Exercise directions:
Write out nothing except the lines running from the one containing "move: hat (turquoise)" to the last line of the data, exactly as they stand.

Collected material:
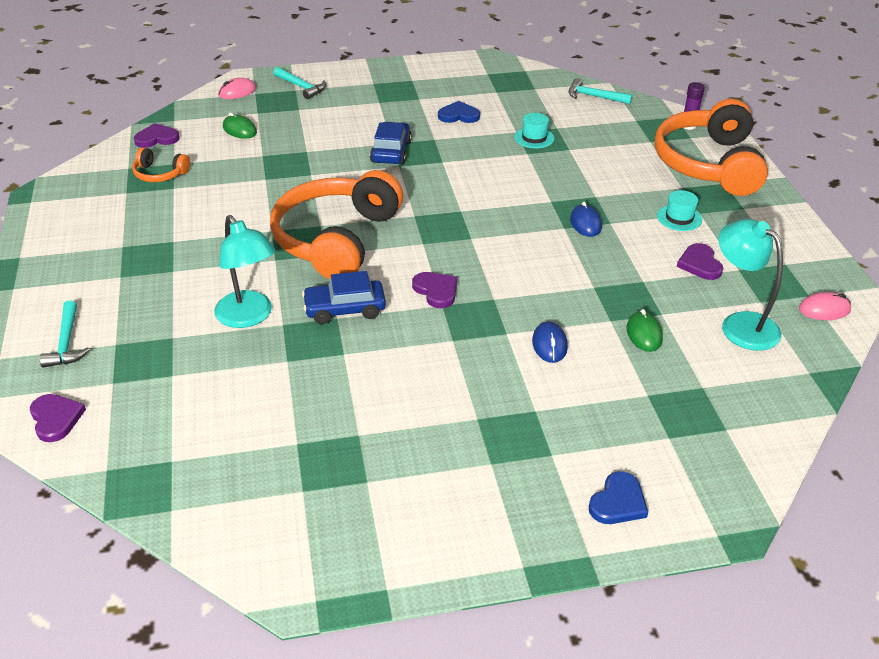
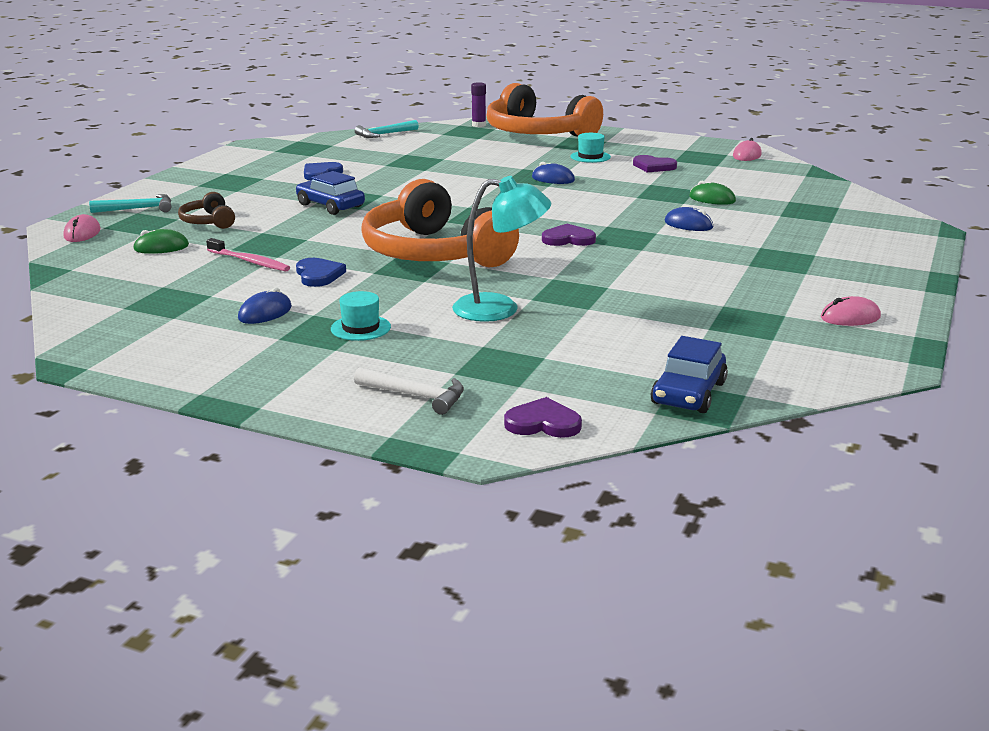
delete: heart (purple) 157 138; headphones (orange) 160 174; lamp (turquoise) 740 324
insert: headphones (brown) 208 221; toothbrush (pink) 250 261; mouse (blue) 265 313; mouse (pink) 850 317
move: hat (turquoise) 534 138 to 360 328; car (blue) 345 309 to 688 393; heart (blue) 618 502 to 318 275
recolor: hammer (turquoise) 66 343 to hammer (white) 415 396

Result of this task:
move: hat (turquoise) 534 138 to 360 328; car (blue) 345 309 to 688 393; heart (blue) 618 502 to 318 275
recolor: hammer (turquoise) 66 343 to hammer (white) 415 396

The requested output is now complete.